Below are entries; count the lines containing the string "yellow". The answer is that number alone.

BEGIN DATASET CONTENT

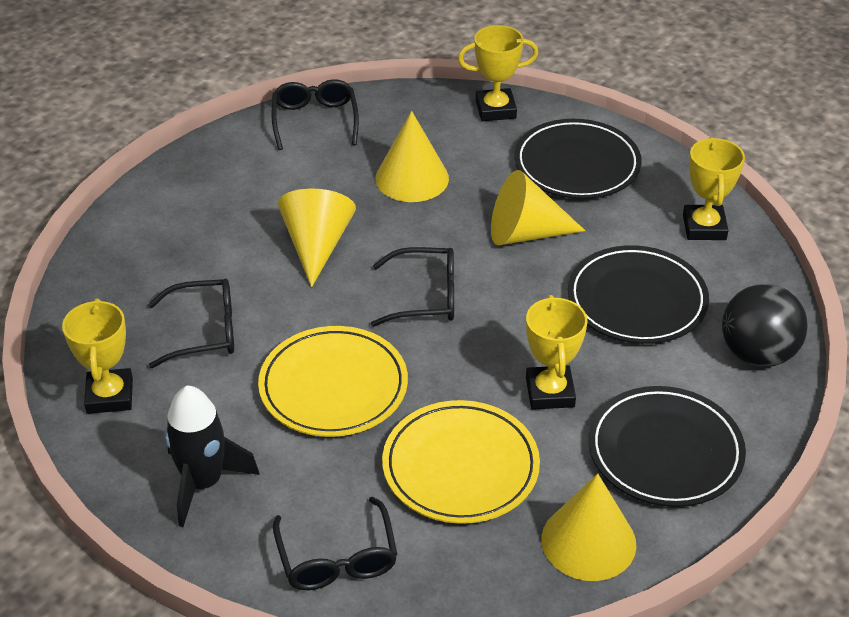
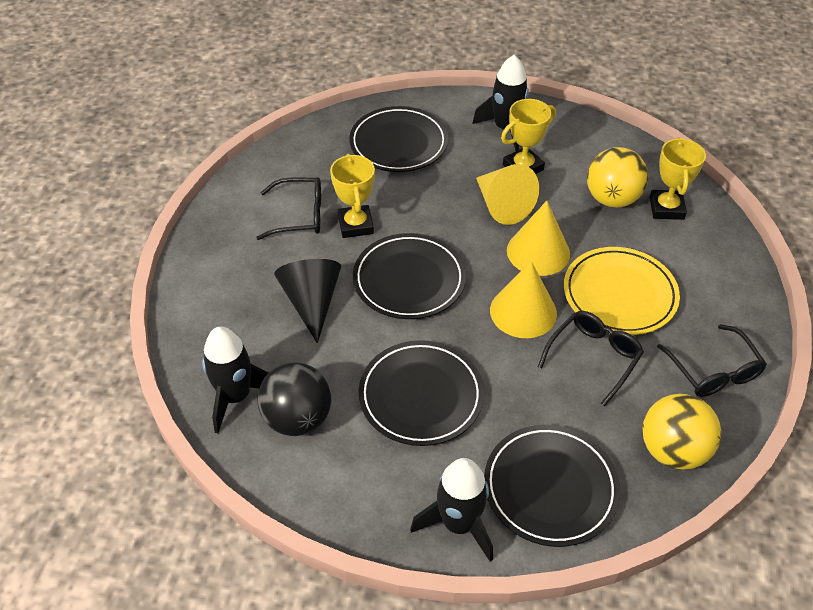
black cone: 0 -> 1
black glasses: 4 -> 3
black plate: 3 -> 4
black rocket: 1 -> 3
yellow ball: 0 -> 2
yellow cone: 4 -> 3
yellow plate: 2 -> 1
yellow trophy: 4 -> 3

END DATASET CONTENT

» OUTPUT
4